___ DATASET ENTRIES ___

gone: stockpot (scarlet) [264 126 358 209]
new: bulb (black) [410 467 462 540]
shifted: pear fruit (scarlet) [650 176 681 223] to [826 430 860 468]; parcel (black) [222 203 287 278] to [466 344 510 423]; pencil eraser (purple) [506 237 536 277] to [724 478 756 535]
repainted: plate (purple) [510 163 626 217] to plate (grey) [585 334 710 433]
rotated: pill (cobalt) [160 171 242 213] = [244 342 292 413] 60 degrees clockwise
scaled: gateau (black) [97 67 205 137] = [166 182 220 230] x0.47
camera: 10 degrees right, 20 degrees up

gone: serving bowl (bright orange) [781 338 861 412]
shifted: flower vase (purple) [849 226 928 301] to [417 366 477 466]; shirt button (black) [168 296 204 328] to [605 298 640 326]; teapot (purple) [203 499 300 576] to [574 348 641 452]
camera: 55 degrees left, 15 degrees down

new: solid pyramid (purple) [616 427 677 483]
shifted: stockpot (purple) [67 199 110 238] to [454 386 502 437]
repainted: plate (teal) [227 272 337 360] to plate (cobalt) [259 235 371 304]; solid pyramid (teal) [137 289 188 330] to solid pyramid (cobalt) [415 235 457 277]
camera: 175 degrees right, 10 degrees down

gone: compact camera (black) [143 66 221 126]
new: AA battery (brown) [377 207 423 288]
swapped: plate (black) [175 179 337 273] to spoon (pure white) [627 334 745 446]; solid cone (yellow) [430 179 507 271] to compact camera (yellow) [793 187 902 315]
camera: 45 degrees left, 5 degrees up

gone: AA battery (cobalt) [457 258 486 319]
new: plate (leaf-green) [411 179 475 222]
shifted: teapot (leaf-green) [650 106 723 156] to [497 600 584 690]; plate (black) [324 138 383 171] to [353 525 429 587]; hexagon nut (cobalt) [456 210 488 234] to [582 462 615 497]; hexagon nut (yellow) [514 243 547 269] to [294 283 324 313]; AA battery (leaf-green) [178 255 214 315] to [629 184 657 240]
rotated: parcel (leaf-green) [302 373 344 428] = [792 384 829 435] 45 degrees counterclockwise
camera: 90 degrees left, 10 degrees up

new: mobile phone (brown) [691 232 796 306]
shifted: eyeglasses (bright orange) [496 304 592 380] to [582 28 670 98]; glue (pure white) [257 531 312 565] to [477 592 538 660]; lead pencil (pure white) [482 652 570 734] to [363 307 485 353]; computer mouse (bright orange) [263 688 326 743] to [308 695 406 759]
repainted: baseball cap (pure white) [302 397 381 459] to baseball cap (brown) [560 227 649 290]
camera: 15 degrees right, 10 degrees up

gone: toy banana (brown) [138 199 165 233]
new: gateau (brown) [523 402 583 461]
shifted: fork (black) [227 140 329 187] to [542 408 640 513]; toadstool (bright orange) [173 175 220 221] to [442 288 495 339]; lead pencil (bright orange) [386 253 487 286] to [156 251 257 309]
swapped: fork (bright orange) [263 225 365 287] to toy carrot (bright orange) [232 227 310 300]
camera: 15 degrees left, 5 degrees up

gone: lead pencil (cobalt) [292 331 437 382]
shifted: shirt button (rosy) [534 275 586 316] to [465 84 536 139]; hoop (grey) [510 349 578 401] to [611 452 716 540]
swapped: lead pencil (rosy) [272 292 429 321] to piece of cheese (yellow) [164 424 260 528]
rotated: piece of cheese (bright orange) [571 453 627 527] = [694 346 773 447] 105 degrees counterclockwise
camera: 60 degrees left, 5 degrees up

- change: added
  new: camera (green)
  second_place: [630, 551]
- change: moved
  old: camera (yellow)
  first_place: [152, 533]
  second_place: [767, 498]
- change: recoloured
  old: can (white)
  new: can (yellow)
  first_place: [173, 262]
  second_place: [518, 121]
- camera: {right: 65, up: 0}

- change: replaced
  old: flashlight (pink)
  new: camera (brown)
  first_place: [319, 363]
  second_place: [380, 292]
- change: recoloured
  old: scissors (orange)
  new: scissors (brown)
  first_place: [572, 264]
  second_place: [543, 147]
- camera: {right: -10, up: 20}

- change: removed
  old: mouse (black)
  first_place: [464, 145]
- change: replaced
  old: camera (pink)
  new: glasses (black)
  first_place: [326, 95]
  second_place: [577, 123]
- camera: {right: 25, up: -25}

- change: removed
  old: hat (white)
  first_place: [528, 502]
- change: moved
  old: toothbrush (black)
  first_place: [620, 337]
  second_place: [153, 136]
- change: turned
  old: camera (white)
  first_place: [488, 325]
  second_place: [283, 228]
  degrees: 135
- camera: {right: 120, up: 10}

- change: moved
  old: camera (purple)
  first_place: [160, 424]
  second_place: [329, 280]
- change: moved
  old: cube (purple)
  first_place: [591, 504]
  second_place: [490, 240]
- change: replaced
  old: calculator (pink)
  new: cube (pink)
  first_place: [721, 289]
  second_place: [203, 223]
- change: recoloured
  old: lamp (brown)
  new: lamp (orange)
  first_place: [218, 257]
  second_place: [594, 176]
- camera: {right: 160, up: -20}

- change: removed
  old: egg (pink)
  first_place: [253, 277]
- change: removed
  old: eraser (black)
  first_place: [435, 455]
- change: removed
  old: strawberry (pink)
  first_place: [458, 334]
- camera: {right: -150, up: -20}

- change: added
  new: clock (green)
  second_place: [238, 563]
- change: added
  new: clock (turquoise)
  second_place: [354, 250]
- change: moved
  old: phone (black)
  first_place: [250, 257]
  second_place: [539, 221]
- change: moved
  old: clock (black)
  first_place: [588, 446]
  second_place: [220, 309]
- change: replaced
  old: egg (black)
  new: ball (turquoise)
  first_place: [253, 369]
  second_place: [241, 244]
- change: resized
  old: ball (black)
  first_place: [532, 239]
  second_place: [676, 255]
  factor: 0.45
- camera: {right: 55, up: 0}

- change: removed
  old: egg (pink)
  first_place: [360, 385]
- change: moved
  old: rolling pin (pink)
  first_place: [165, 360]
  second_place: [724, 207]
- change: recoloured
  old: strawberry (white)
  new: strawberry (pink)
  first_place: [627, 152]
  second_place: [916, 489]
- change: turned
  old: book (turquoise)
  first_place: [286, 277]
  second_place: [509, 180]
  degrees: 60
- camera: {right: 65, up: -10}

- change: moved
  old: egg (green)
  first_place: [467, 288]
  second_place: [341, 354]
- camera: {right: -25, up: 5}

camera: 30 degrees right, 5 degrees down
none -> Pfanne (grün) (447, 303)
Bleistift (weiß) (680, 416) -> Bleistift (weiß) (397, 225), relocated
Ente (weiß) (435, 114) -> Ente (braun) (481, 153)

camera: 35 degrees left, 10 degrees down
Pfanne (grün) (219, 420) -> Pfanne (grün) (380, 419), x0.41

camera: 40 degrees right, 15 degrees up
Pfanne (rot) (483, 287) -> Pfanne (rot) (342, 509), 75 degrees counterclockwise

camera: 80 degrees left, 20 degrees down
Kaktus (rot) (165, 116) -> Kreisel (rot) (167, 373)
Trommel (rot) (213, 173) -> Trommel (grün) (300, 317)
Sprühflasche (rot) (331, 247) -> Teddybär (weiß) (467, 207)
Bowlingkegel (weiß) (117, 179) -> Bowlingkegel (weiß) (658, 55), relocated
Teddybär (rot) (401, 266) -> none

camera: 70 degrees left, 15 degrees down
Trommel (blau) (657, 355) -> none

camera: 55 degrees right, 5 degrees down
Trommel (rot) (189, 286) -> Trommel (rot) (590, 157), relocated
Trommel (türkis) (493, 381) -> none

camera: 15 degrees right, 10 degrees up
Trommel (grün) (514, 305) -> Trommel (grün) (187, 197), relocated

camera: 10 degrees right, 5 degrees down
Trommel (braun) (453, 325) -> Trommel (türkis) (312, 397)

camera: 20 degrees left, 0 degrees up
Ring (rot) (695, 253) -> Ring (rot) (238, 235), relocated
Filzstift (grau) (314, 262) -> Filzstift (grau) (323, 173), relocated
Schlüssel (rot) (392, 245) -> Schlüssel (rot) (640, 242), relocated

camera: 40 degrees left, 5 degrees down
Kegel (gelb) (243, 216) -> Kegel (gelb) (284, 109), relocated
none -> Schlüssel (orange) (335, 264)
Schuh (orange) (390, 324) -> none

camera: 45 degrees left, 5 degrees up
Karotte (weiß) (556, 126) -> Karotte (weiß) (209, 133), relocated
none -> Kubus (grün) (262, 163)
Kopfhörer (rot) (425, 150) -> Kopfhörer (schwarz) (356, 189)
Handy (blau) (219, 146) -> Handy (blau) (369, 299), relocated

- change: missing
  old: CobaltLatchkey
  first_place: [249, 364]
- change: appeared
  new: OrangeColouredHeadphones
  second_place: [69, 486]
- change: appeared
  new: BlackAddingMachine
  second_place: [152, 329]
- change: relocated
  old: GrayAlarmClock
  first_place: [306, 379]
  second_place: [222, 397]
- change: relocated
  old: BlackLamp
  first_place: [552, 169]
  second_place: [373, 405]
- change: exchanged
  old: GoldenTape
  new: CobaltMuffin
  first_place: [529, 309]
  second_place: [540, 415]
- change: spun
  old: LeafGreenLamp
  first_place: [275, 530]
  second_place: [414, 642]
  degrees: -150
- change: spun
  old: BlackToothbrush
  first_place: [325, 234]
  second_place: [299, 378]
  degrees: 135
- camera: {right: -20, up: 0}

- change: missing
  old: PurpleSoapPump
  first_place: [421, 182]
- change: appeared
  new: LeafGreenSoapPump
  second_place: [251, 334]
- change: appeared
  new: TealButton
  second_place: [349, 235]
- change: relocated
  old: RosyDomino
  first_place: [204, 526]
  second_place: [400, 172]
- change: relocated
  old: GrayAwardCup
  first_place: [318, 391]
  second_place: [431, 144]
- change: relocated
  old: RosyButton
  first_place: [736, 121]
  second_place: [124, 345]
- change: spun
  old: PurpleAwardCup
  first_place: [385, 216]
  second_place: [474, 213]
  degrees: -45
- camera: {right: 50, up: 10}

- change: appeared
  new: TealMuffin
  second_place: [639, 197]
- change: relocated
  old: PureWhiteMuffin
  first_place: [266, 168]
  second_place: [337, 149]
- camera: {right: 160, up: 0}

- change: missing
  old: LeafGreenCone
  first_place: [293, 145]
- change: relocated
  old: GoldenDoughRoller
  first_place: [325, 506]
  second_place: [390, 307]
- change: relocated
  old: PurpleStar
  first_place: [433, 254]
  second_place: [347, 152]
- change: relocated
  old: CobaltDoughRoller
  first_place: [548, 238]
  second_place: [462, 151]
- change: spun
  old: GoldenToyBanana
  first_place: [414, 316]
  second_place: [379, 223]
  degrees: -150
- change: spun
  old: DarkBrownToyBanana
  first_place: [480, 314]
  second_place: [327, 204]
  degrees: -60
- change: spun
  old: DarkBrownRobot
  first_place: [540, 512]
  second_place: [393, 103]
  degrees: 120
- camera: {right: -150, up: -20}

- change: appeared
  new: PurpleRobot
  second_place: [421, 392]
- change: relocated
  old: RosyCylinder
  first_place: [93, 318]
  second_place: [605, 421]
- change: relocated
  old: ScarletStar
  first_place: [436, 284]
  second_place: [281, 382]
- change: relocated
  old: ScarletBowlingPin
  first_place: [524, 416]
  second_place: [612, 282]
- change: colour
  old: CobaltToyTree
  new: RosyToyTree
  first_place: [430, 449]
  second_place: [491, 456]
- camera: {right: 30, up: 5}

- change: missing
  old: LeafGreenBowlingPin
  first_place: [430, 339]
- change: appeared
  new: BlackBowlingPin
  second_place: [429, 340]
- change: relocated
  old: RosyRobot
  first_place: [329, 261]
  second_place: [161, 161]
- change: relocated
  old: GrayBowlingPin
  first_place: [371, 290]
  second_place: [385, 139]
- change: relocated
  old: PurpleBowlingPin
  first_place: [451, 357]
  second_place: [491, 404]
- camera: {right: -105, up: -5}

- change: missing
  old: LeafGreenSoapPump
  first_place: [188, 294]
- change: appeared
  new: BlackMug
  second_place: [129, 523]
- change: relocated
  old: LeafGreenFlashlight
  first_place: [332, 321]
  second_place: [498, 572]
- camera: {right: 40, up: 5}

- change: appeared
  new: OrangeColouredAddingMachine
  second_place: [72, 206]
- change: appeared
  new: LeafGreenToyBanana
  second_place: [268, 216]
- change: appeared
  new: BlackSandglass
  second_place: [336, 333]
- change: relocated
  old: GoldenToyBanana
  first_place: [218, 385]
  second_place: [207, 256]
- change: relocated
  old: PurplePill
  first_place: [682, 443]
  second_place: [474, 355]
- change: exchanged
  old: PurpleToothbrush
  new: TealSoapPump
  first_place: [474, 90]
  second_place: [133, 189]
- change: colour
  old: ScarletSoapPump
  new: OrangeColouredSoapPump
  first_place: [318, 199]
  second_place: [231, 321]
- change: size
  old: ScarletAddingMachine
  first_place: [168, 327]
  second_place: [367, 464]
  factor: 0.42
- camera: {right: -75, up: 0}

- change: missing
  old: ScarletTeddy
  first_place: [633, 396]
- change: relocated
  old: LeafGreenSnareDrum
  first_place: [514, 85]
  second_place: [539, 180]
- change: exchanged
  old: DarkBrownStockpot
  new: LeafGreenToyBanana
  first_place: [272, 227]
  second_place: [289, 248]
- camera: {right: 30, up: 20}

___

PROBLEM TO WORK ON: Only the lines from the start of the data to the line holding "scaled: gateau (black)" are wanted; return them exactly, both ends included.

RESULT OF THE EXERCISE:
gone: stockpot (scarlet) [264 126 358 209]
new: bulb (black) [410 467 462 540]
shifted: pear fruit (scarlet) [650 176 681 223] to [826 430 860 468]; parcel (black) [222 203 287 278] to [466 344 510 423]; pencil eraser (purple) [506 237 536 277] to [724 478 756 535]
repainted: plate (purple) [510 163 626 217] to plate (grey) [585 334 710 433]
rotated: pill (cobalt) [160 171 242 213] = [244 342 292 413] 60 degrees clockwise
scaled: gateau (black) [97 67 205 137] = [166 182 220 230] x0.47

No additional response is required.